### WHAT NEEDS TO BE DONE:
From top to bottom, each entry below must be reproduced exactly.

(Saved data entries)
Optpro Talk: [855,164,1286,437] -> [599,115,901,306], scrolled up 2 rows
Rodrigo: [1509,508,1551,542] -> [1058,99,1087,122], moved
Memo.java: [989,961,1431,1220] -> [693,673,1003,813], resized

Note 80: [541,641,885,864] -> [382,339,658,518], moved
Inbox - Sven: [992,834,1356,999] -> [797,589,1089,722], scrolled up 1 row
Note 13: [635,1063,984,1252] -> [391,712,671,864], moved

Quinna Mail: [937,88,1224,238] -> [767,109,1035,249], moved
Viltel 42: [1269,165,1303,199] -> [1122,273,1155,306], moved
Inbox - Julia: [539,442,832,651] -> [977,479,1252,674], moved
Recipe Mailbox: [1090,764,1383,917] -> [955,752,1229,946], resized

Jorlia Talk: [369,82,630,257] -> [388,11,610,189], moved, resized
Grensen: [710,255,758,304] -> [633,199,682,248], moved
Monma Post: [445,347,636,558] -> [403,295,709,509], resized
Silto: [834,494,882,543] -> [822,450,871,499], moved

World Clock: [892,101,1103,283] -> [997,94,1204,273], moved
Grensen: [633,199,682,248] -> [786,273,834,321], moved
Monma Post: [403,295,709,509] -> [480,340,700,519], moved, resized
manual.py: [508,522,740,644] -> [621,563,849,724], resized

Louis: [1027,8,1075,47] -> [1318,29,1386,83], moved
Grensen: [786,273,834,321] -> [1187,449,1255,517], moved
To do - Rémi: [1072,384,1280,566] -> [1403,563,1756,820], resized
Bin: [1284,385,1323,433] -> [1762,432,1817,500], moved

### ANSWER TO THE EXERCISE:
Optpro Talk: [855,164,1286,437] -> [599,115,901,306], scrolled up 2 rows
Rodrigo: [1509,508,1551,542] -> [1058,99,1087,122], moved
Memo.java: [989,961,1431,1220] -> [693,673,1003,813], resized

Note 80: [541,641,885,864] -> [382,339,658,518], moved
Inbox - Sven: [992,834,1356,999] -> [797,589,1089,722], scrolled up 1 row
Note 13: [635,1063,984,1252] -> [391,712,671,864], moved

Quinna Mail: [937,88,1224,238] -> [767,109,1035,249], moved
Viltel 42: [1269,165,1303,199] -> [1122,273,1155,306], moved
Inbox - Julia: [539,442,832,651] -> [977,479,1252,674], moved
Recipe Mailbox: [1090,764,1383,917] -> [955,752,1229,946], resized

Jorlia Talk: [369,82,630,257] -> [388,11,610,189], moved, resized
Grensen: [710,255,758,304] -> [633,199,682,248], moved
Monma Post: [445,347,636,558] -> [403,295,709,509], resized
Silto: [834,494,882,543] -> [822,450,871,499], moved

World Clock: [892,101,1103,283] -> [997,94,1204,273], moved
Grensen: [633,199,682,248] -> [786,273,834,321], moved
Monma Post: [403,295,709,509] -> [480,340,700,519], moved, resized
manual.py: [508,522,740,644] -> [621,563,849,724], resized

Louis: [1027,8,1075,47] -> [1318,29,1386,83], moved
Grensen: [786,273,834,321] -> [1187,449,1255,517], moved
To do - Rémi: [1072,384,1280,566] -> [1403,563,1756,820], resized
Bin: [1284,385,1323,433] -> [1762,432,1817,500], moved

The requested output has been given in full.